### Records supplied
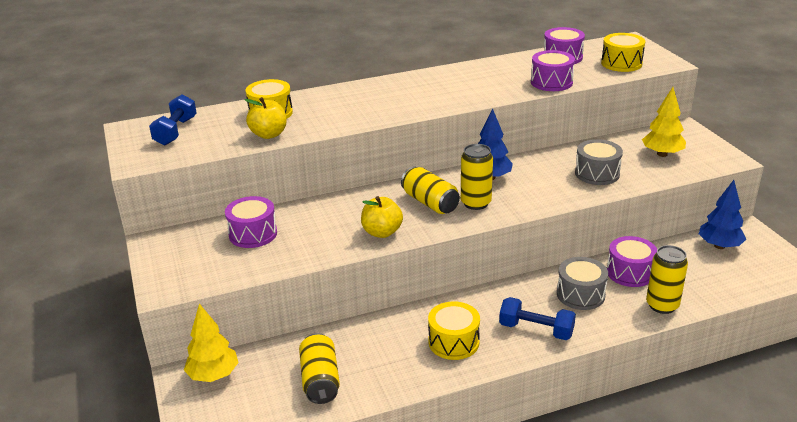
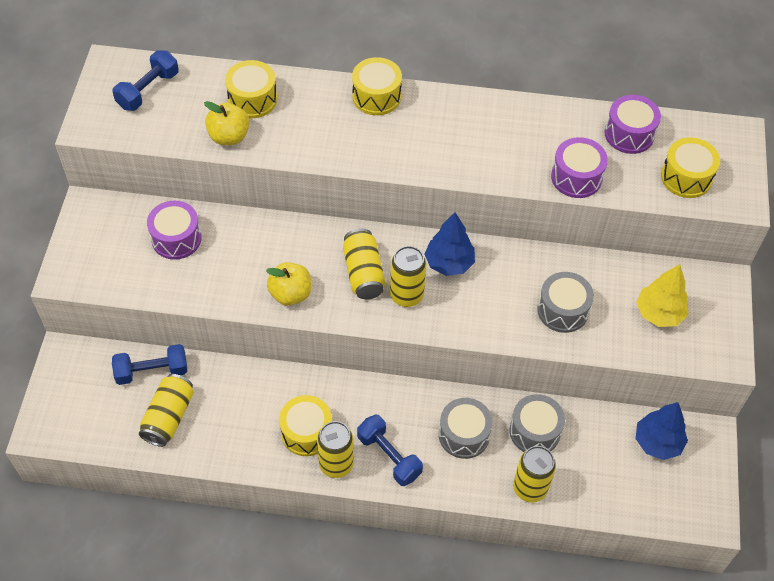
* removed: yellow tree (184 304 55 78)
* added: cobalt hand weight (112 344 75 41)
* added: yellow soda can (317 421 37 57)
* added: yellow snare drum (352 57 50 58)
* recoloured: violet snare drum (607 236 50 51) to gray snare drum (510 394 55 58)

### What is being asked
Search the material above for the word "added", then copy out each line that has it.

### Answer to this exercise
* added: cobalt hand weight (112 344 75 41)
* added: yellow soda can (317 421 37 57)
* added: yellow snare drum (352 57 50 58)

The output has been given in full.